What to produce
In the entries that follow, find the word "pentagon" and report each line it is on.
BEGIN Material provided
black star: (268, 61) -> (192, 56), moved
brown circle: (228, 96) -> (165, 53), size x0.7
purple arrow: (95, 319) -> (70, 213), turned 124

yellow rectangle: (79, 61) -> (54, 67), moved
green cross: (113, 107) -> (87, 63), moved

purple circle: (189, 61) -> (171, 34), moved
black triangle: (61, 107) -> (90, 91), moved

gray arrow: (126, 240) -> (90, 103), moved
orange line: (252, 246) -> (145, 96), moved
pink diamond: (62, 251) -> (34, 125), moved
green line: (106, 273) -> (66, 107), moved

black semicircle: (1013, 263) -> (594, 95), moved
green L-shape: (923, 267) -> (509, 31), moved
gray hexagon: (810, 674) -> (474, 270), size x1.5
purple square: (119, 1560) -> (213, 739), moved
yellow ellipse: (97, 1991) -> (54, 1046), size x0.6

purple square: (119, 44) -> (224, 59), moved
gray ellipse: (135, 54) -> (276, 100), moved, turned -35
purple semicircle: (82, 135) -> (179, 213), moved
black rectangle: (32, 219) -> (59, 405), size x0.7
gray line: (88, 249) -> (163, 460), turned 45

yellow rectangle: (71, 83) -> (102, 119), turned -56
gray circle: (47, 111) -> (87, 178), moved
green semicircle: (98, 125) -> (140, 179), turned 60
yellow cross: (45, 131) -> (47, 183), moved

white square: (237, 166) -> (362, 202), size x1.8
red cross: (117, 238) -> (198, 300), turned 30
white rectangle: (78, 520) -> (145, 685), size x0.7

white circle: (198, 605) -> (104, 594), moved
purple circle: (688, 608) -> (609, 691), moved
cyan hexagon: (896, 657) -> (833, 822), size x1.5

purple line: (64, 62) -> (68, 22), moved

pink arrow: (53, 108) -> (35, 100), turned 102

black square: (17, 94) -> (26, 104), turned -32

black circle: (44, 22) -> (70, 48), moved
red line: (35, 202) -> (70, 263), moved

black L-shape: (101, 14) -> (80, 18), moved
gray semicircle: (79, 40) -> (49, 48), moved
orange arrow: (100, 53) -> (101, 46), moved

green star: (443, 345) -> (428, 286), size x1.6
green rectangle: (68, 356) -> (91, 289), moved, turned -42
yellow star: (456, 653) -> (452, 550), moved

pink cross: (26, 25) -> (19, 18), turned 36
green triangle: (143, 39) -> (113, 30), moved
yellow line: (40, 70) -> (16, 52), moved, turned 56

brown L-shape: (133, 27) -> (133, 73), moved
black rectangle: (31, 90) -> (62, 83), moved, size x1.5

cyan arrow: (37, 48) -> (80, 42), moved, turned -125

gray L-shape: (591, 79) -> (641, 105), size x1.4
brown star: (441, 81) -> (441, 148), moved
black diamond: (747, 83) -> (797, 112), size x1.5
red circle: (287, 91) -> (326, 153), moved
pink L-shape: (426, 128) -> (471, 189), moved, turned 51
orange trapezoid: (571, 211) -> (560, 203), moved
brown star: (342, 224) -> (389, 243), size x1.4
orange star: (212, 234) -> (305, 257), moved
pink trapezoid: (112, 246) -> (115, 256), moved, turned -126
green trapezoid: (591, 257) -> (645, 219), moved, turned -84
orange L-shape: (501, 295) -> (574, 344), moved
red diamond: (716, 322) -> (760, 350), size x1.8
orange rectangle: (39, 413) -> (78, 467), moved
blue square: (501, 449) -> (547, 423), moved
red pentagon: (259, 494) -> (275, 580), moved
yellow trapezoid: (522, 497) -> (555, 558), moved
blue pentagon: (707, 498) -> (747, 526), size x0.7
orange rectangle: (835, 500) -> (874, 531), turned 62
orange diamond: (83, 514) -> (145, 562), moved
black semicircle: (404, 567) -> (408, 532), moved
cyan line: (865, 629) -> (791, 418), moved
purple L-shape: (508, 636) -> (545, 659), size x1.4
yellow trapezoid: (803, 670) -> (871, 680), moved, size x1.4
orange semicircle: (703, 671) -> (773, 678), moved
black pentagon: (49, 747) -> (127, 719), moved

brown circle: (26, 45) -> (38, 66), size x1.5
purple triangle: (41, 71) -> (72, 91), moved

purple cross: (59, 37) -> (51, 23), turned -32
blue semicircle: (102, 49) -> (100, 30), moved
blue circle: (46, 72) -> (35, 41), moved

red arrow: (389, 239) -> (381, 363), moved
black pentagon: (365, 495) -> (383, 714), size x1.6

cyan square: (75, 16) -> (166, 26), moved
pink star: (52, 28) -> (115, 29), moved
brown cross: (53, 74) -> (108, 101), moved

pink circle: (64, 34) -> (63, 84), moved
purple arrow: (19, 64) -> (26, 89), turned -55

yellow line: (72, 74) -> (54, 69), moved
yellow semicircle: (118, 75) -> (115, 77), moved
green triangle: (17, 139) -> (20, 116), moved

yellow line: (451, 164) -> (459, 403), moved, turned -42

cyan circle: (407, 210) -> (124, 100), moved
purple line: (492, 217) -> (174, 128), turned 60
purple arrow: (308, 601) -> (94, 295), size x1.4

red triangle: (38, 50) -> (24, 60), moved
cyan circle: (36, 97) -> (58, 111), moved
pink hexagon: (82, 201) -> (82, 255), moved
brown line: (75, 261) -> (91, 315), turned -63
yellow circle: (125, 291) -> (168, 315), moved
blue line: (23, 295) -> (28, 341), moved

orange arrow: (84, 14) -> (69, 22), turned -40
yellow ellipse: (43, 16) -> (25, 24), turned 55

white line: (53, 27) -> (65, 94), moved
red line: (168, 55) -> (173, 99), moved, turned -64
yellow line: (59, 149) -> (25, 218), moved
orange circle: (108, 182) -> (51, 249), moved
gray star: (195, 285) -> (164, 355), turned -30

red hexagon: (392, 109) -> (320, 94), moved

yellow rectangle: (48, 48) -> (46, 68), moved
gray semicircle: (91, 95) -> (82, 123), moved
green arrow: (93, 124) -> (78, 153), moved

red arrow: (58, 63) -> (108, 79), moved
END Material provided
Solved exercise
red pentagon: (259, 494) -> (275, 580), moved
blue pentagon: (707, 498) -> (747, 526), size x0.7
black pentagon: (49, 747) -> (127, 719), moved
black pentagon: (365, 495) -> (383, 714), size x1.6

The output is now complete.